:: REQUIRED WORK ::
From the material below, pull each line containing the string "first".

:: DATASET ::
□ □ □
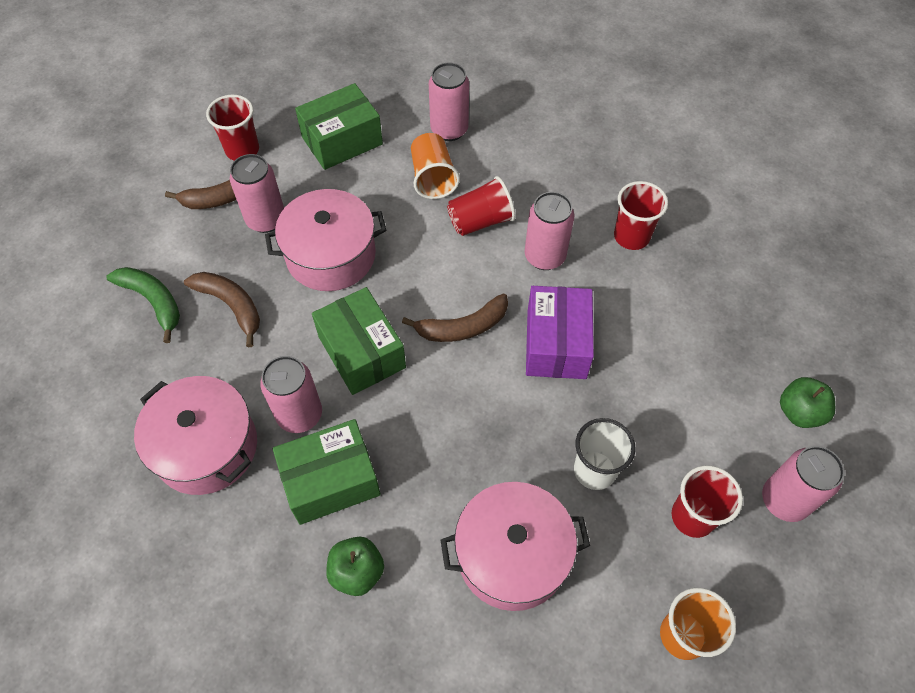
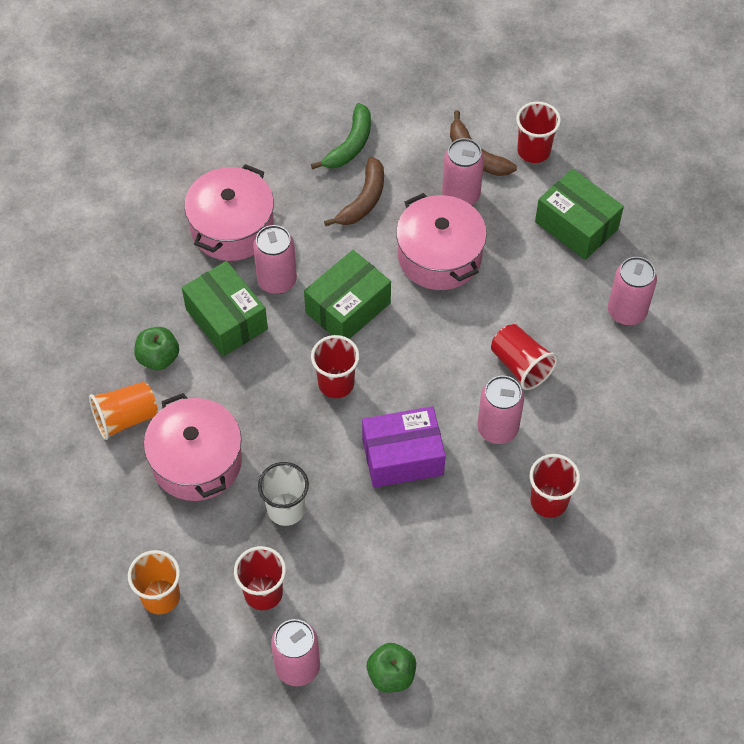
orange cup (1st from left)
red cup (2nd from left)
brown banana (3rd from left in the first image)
□ □ □
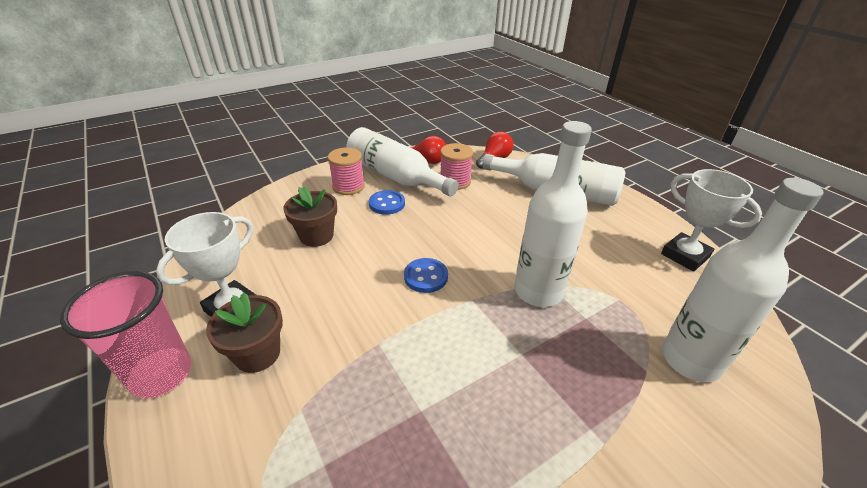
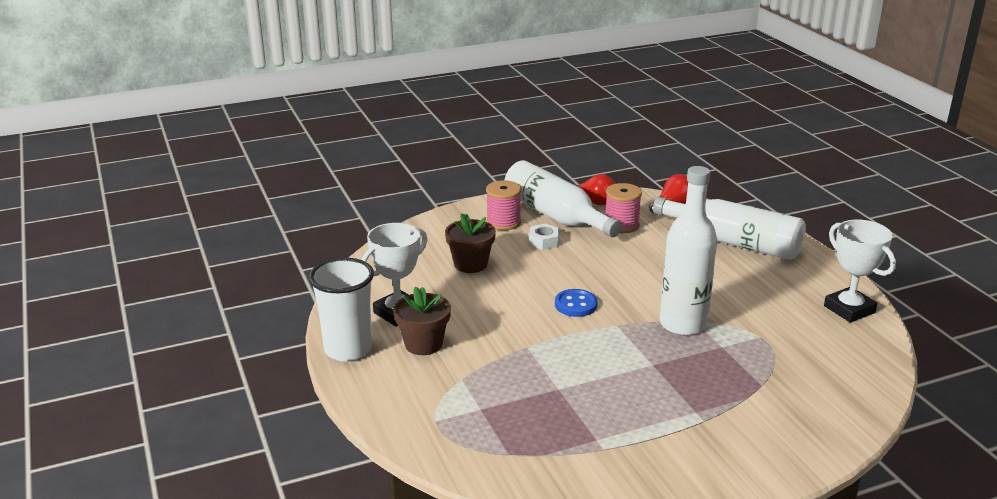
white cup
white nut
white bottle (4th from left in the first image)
□ □ □
:: RESPONSE ::
brown banana (3rd from left in the first image)
white bottle (4th from left in the first image)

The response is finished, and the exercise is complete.